(Entries taken from a collection)

Start of Block

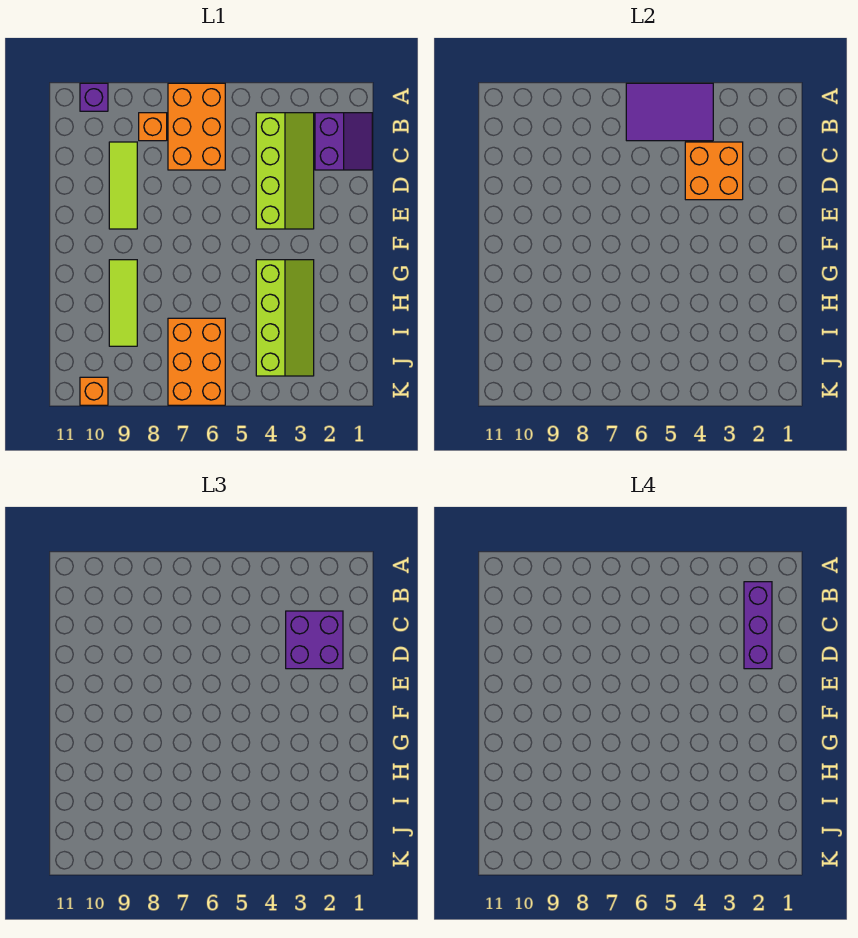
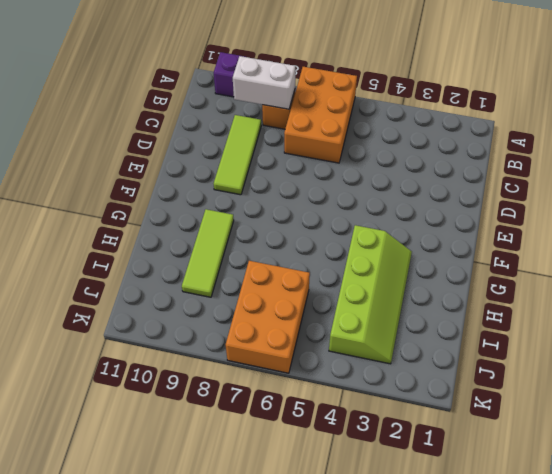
white brick B8:B9 level 2 -> none
none -> purple slope B1:C2 level 1 top 2
none -> lime slope B3:E4 level 1 top 4
none -> orange brick K10 level 1

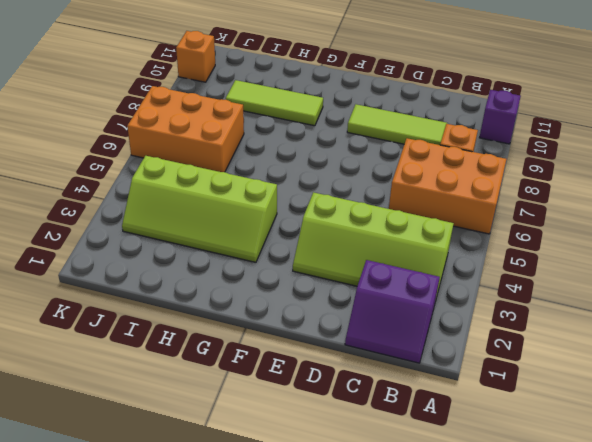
none -> purple tile A4:B6 level 2
none -> orange brick C3:D4 level 2
none -> purple brick C2:D3 level 3

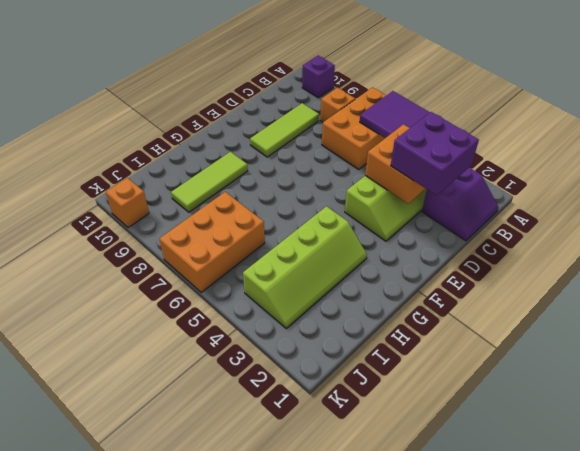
none -> purple brick B2:D2 level 4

End of Block

■ Task to carry out ■
Once you have identified the lines above that contain "slope", copy each of them.

■ Result of the task ■
none -> purple slope B1:C2 level 1 top 2
none -> lime slope B3:E4 level 1 top 4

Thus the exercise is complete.